» ENTRIES PROVIDED
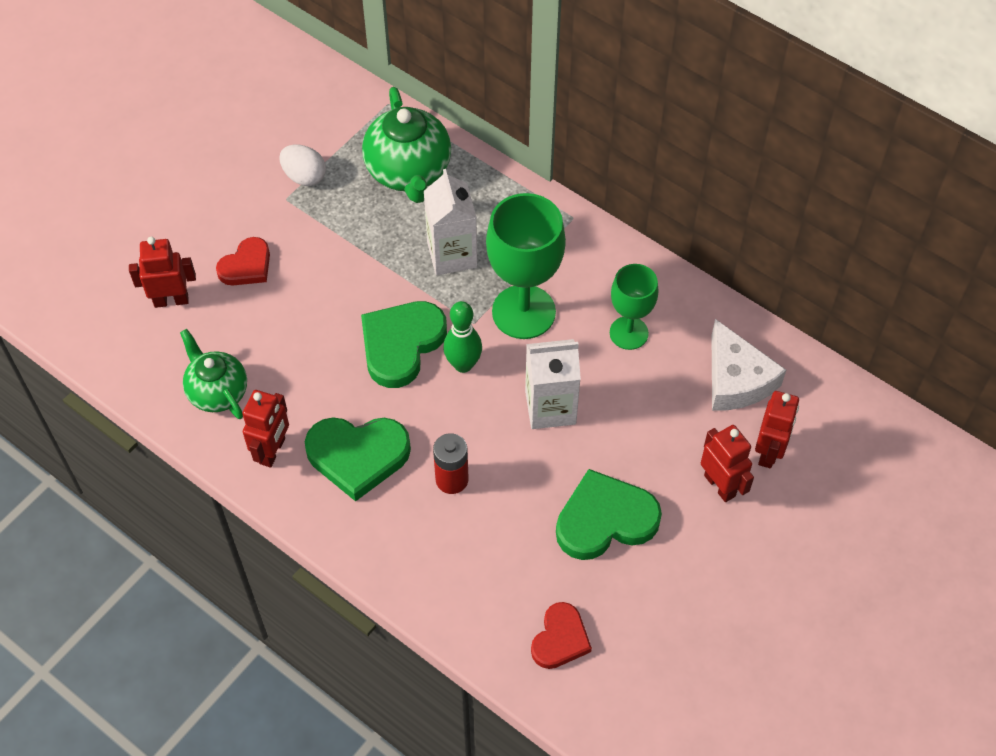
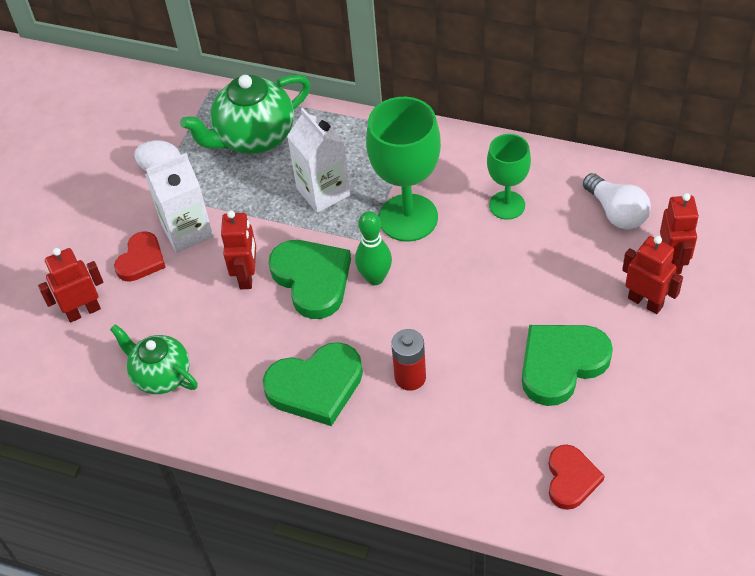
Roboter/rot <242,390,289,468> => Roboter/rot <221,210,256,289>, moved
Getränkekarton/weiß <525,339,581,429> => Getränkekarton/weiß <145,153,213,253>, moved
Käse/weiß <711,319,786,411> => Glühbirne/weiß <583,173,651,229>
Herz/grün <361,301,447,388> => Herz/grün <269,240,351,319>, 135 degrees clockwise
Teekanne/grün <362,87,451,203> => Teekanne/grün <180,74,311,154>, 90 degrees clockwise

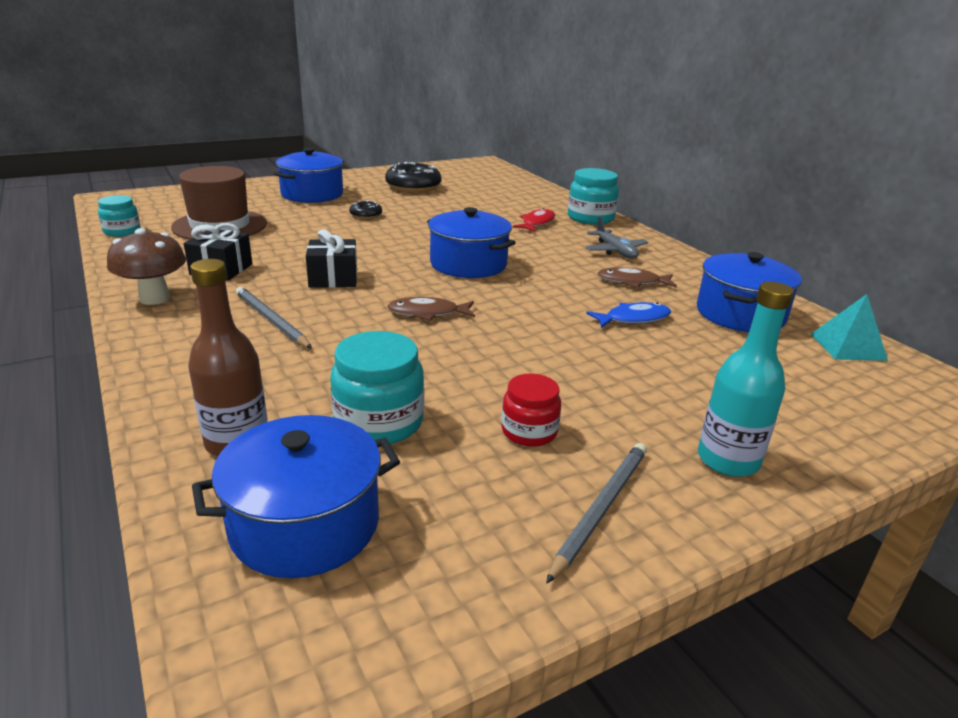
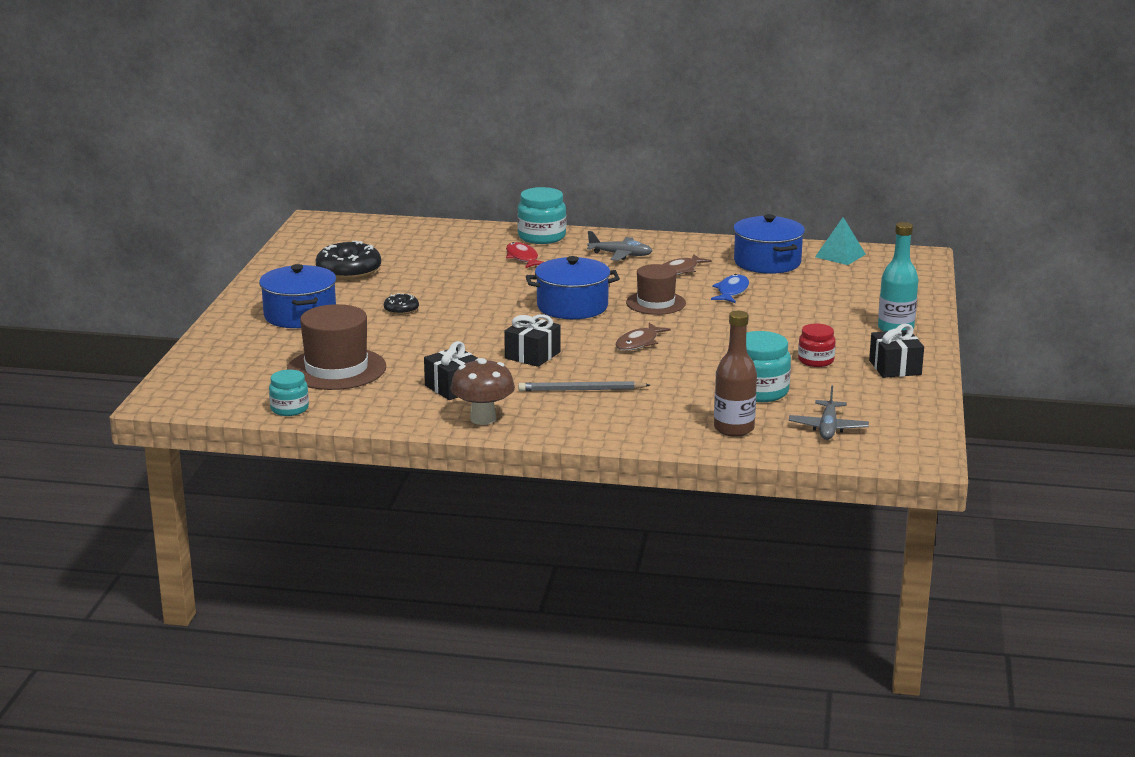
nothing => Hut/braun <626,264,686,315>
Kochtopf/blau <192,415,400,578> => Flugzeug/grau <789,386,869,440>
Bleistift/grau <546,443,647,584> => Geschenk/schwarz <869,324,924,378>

* * *

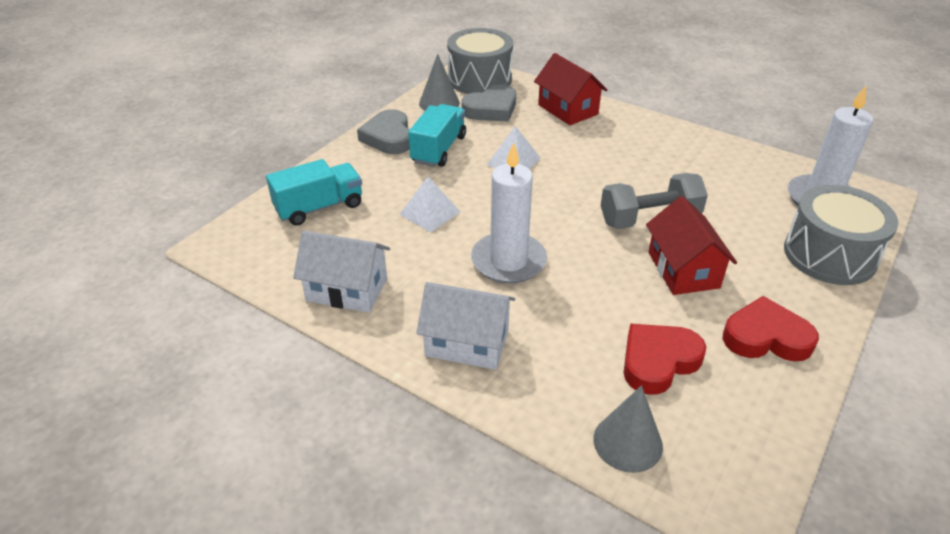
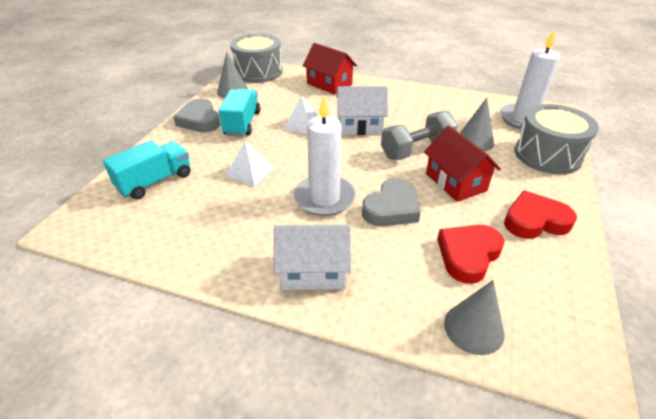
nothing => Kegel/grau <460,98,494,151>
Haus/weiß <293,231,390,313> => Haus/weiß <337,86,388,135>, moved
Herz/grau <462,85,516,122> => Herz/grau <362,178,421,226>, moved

...

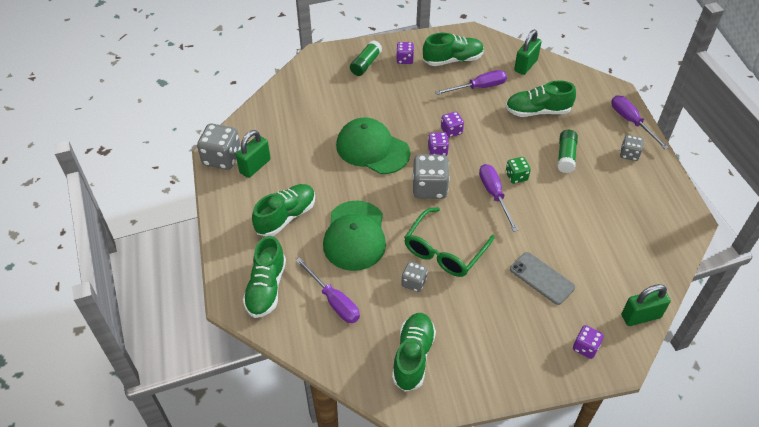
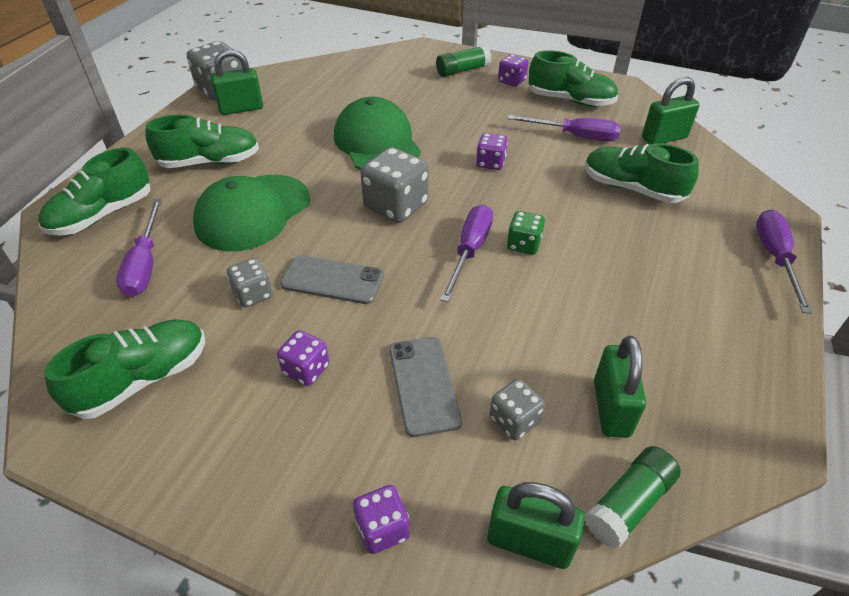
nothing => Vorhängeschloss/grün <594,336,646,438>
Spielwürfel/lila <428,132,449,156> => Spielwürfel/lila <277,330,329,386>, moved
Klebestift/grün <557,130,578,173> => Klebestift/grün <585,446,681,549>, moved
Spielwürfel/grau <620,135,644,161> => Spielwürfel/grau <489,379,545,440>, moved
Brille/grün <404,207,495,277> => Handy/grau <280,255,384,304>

» EXERCISE
Out of the data above, set down the lines from the one with "Getränkekarton/weiß <525,339,581,429> =>" to the one with "Herz/grün <361,301,447,388> =>", both included, exactly as written and with no additions.

» RESULT FOR THIS EXERCISE
Getränkekarton/weiß <525,339,581,429> => Getränkekarton/weiß <145,153,213,253>, moved
Käse/weiß <711,319,786,411> => Glühbirne/weiß <583,173,651,229>
Herz/grün <361,301,447,388> => Herz/grün <269,240,351,319>, 135 degrees clockwise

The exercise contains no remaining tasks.